Activity: Pictures in the listing do not belong in the copy, which should repeat exactly the lines from the one holding "IC1 pin PA0: DIR -> ADC" through the last line.

Data for processing:
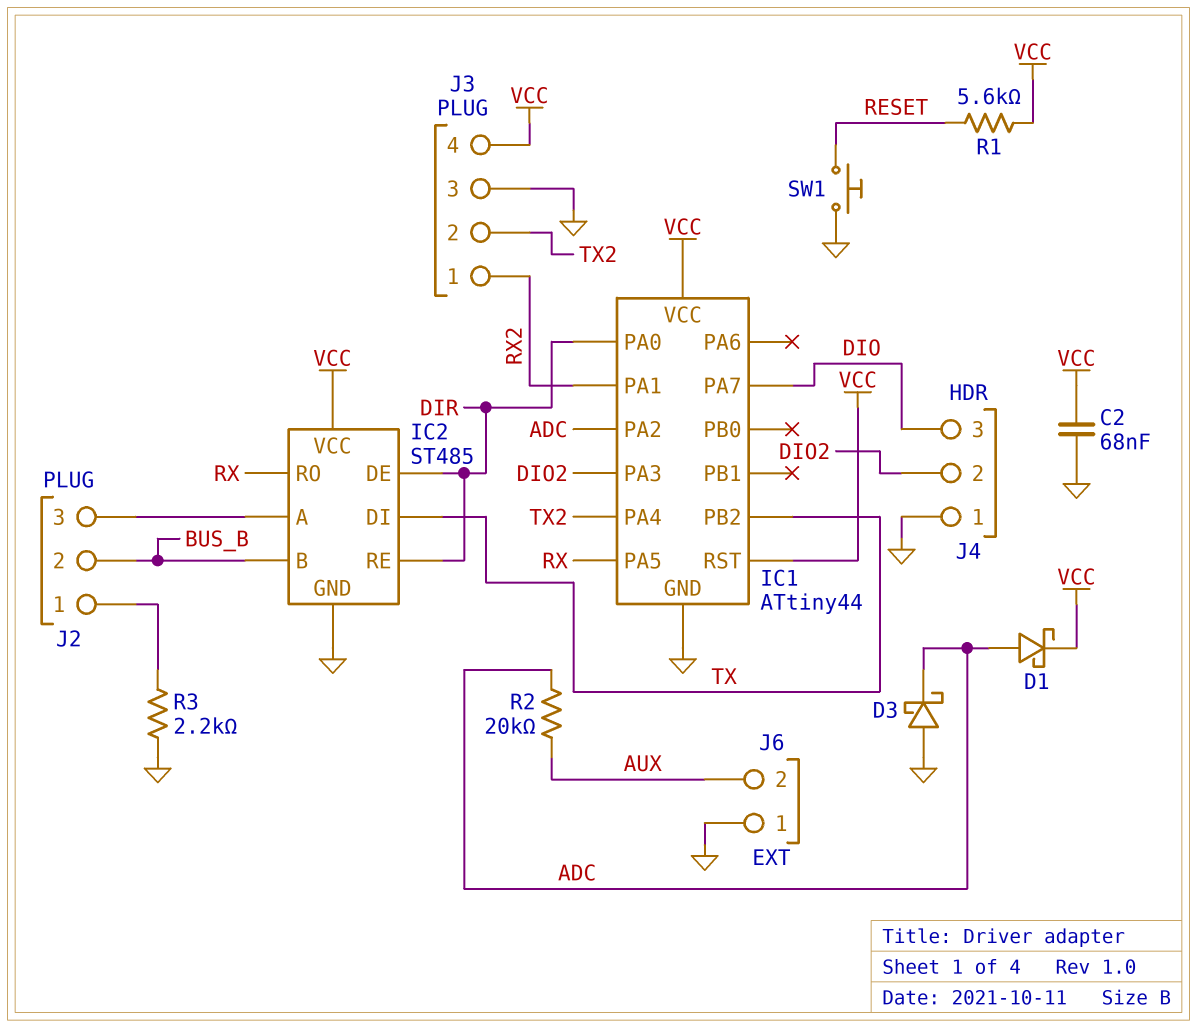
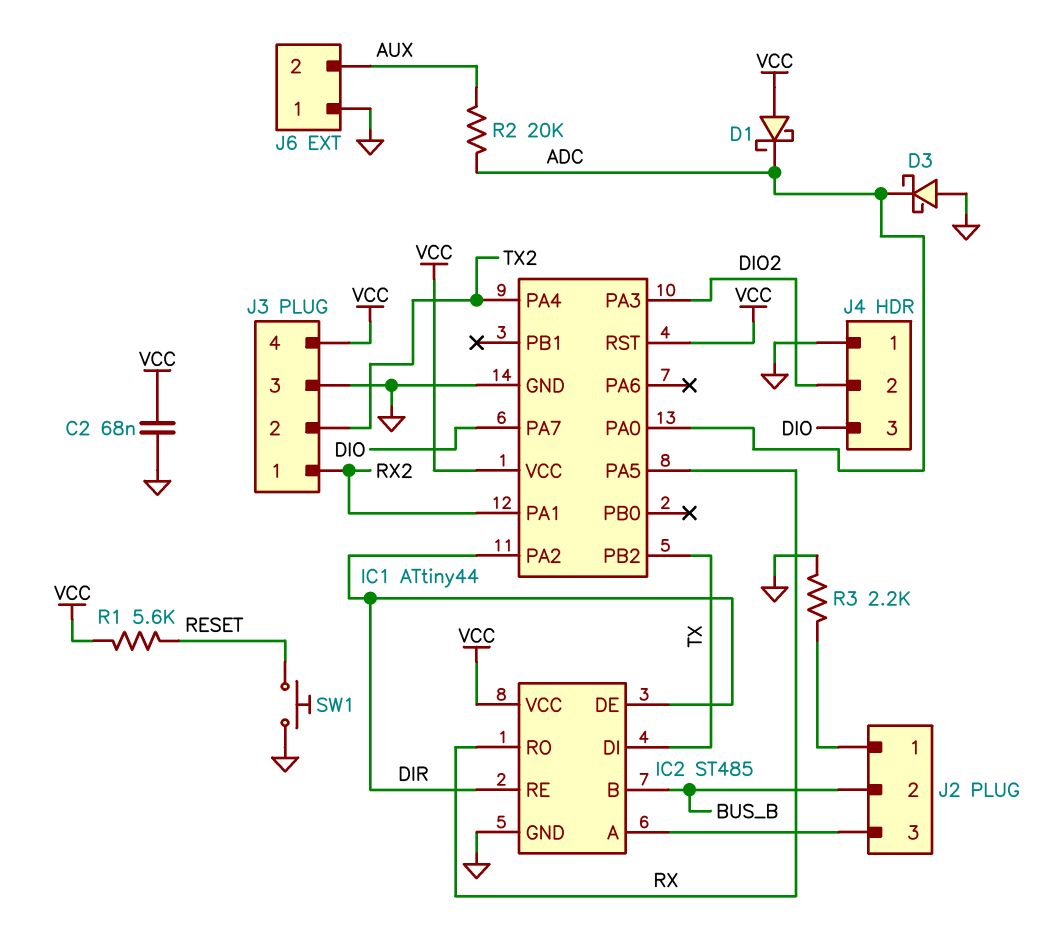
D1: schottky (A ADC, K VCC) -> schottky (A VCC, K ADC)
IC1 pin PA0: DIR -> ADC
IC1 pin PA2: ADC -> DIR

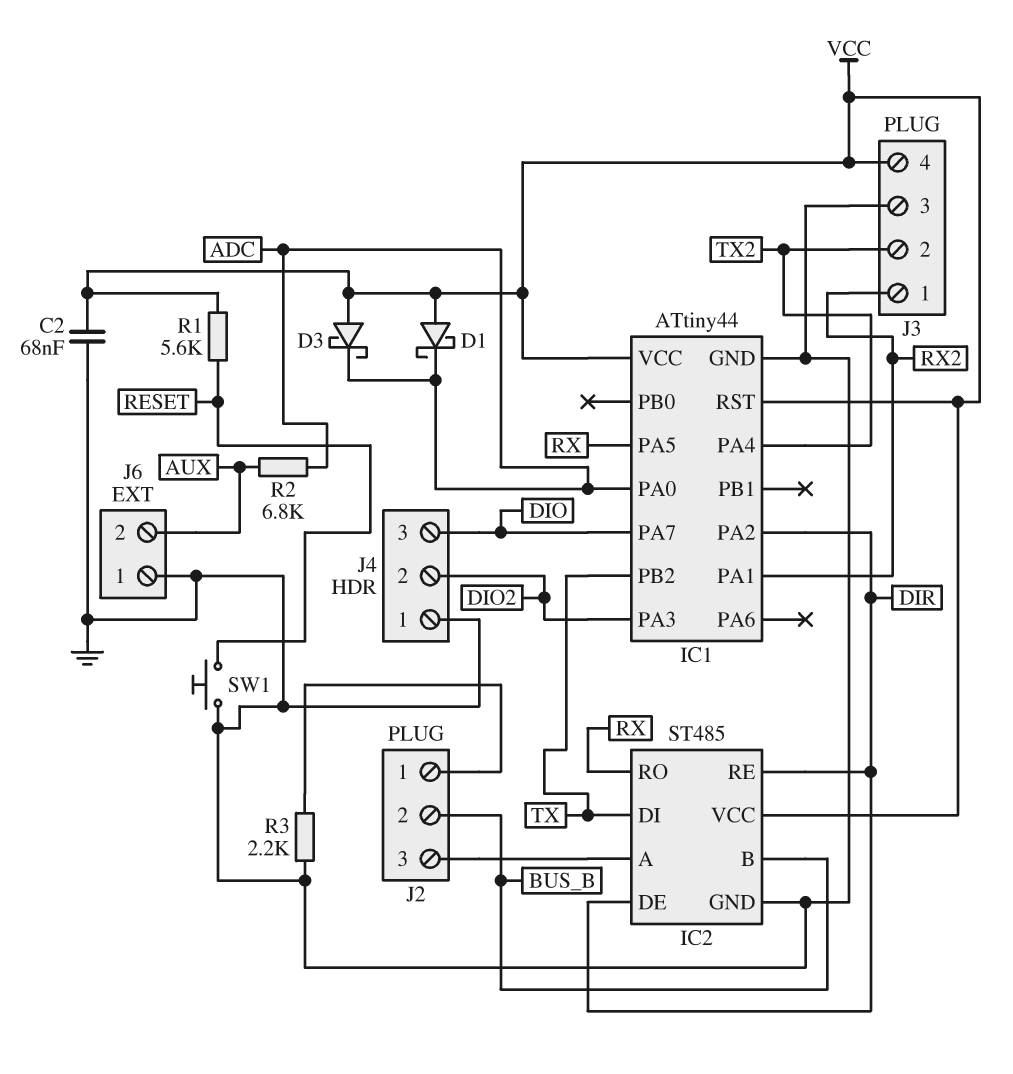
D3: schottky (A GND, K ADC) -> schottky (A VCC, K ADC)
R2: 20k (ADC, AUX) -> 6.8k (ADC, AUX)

Answer space:
IC1 pin PA0: DIR -> ADC
IC1 pin PA2: ADC -> DIR

D3: schottky (A GND, K ADC) -> schottky (A VCC, K ADC)
R2: 20k (ADC, AUX) -> 6.8k (ADC, AUX)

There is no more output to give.